| TASK DETAILS |
Leave out the images and set down the records below exactly.

| DATA FOR ANALYSIS |
=== Begin Enclosure ===

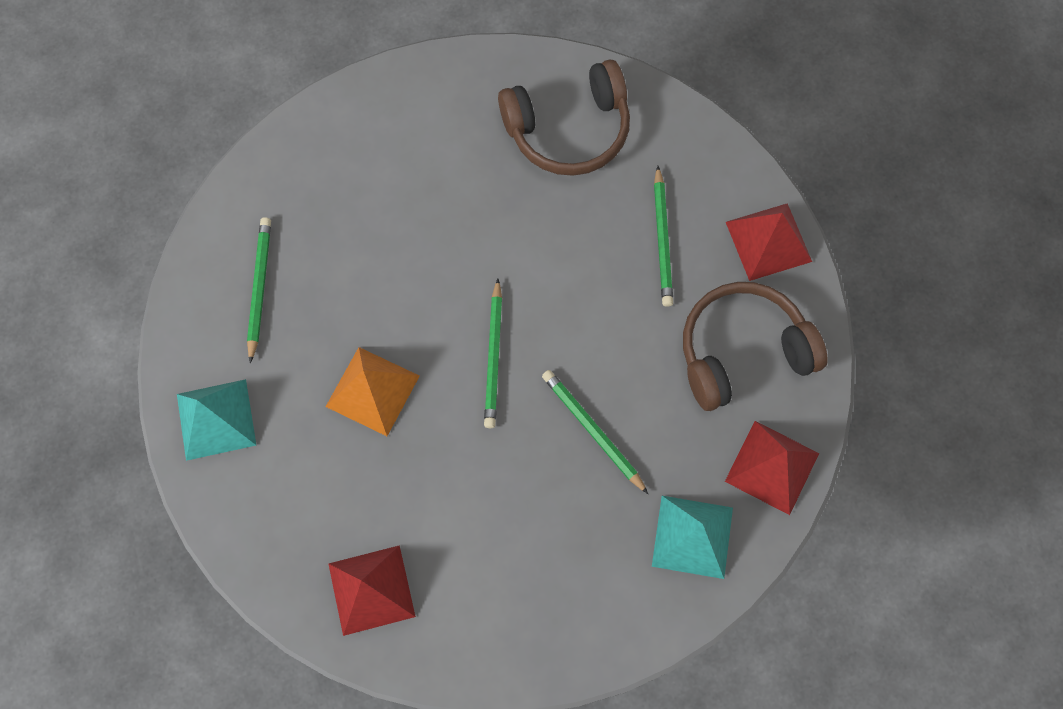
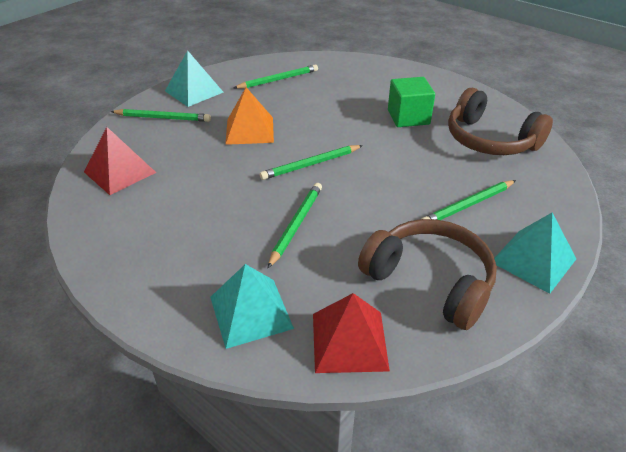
camera: 60 degrees right, 30 degrees down
red pyramid [726,203,812,281] -> turquoise pyramid [494,213,576,294]
none -> green pencil [110,109,211,122]
none -> green cube [388,77,435,127]

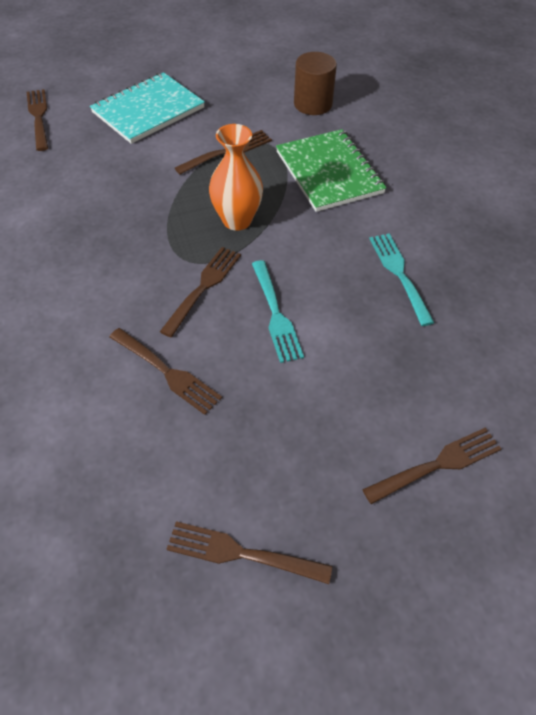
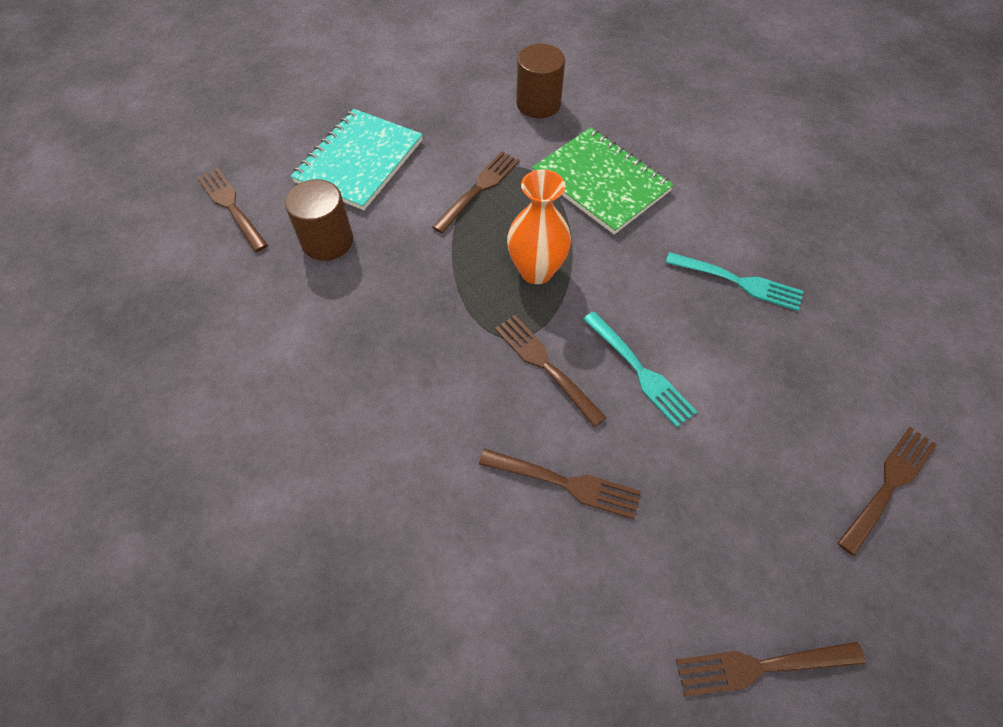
camera: 20 degrees left, 5 degrees up
brown fork [160,247,241,337] -> brown fork turned 45 degrees counterclockwise [495,315,607,427]
turquoise fork [369,233,434,326] -> turquoise fork turned 150 degrees clockwise [665,252,804,311]
none -> brown cylinder [285,179,353,261]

=== End Enclosure ===

| FINISHED TASK |
camera: 60 degrees right, 30 degrees down
red pyramid [726,203,812,281] -> turquoise pyramid [494,213,576,294]
none -> green pencil [110,109,211,122]
none -> green cube [388,77,435,127]

camera: 20 degrees left, 5 degrees up
brown fork [160,247,241,337] -> brown fork turned 45 degrees counterclockwise [495,315,607,427]
turquoise fork [369,233,434,326] -> turquoise fork turned 150 degrees clockwise [665,252,804,311]
none -> brown cylinder [285,179,353,261]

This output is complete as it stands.